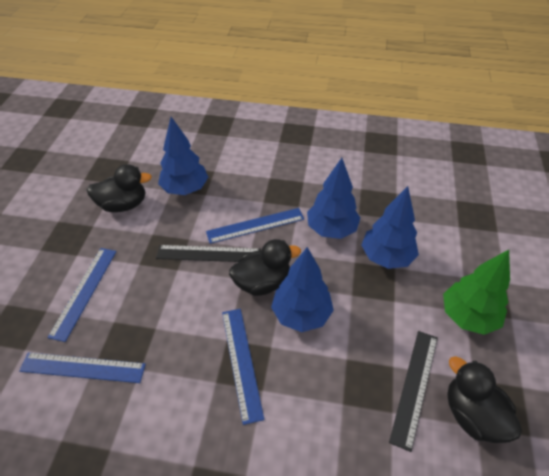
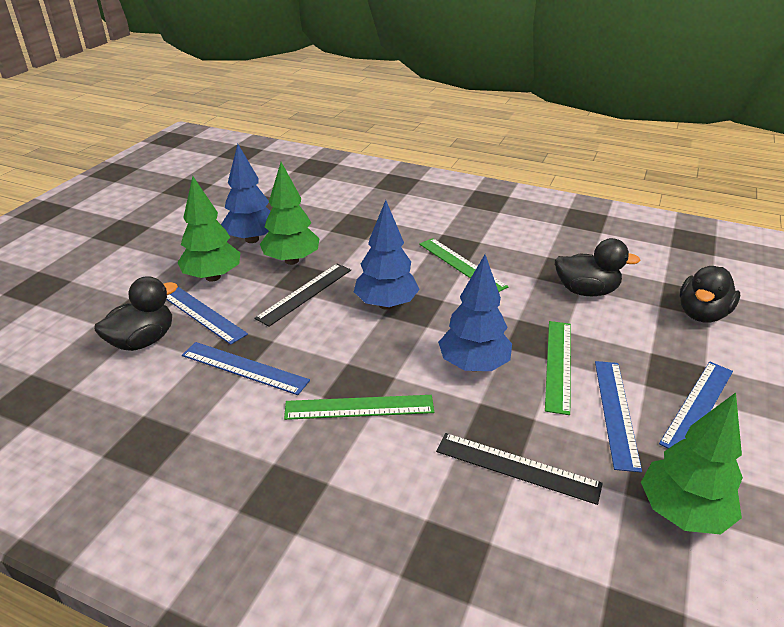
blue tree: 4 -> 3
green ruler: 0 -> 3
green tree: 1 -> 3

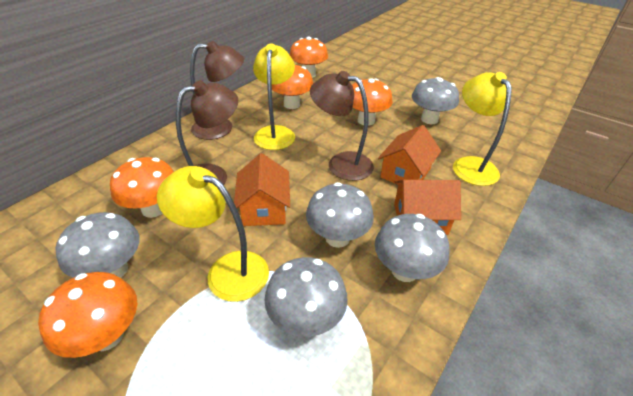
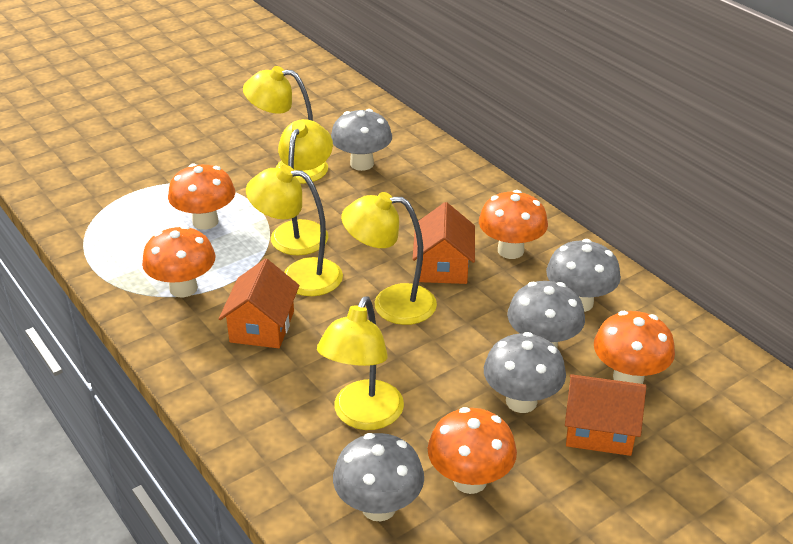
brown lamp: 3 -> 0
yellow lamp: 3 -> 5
+ + + +
TASK:
Omitting all pictures, retype exactly the lines from the line containing "green ruler: 0 -> 3" down to the last line above, both ends included.

TASK SOLUTION:
green ruler: 0 -> 3
green tree: 1 -> 3

brown lamp: 3 -> 0
yellow lamp: 3 -> 5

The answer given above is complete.